## Stored records:
== Segment start ==

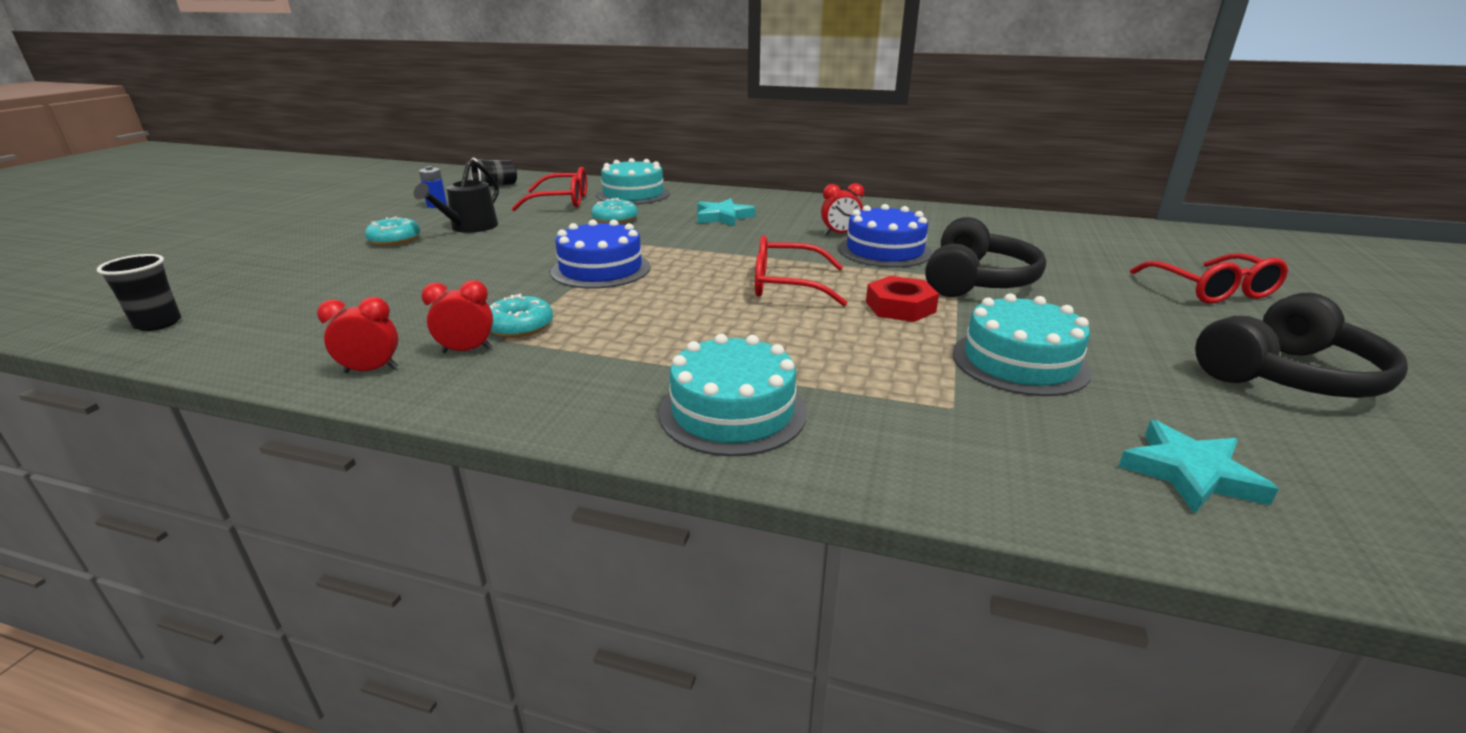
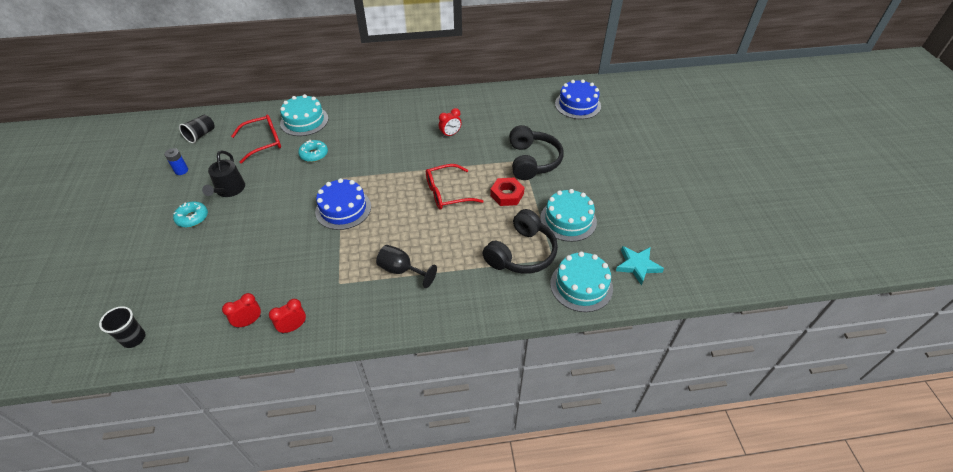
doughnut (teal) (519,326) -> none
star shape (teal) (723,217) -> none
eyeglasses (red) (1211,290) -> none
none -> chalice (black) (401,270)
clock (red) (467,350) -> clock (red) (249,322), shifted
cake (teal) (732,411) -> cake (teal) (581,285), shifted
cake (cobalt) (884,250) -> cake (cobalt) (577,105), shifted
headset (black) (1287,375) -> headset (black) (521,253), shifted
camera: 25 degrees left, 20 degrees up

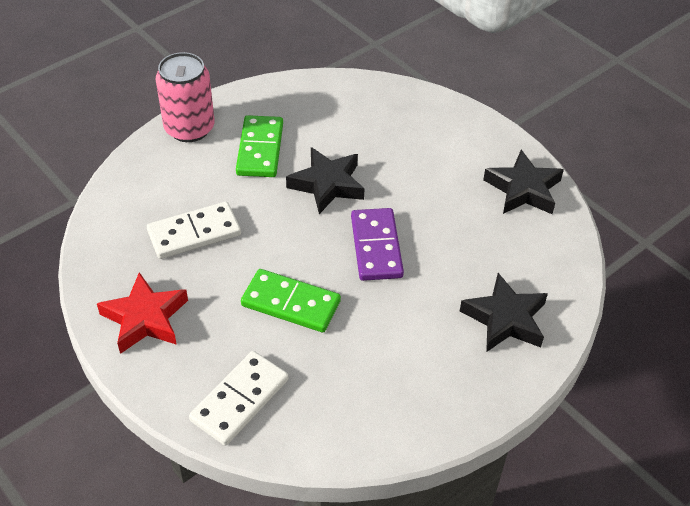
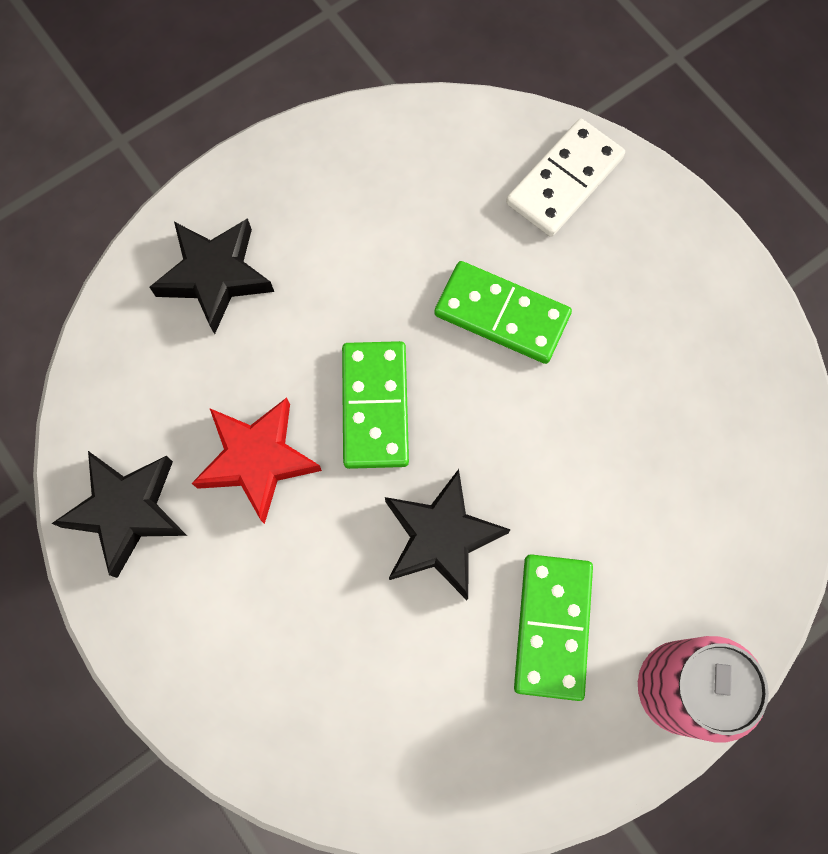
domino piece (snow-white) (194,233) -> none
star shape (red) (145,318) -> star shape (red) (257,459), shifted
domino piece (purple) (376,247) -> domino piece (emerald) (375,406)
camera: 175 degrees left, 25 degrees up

== Segment end ==

## What is expected:
Give back exactly the lines from the one that contains "star shape (teal) (723,217) -> none" to the final line of the data above, both included, with all pictures removed.

## Answer section:
star shape (teal) (723,217) -> none
eyeglasses (red) (1211,290) -> none
none -> chalice (black) (401,270)
clock (red) (467,350) -> clock (red) (249,322), shifted
cake (teal) (732,411) -> cake (teal) (581,285), shifted
cake (cobalt) (884,250) -> cake (cobalt) (577,105), shifted
headset (black) (1287,375) -> headset (black) (521,253), shifted
camera: 25 degrees left, 20 degrees up

domino piece (snow-white) (194,233) -> none
star shape (red) (145,318) -> star shape (red) (257,459), shifted
domino piece (purple) (376,247) -> domino piece (emerald) (375,406)
camera: 175 degrees left, 25 degrees up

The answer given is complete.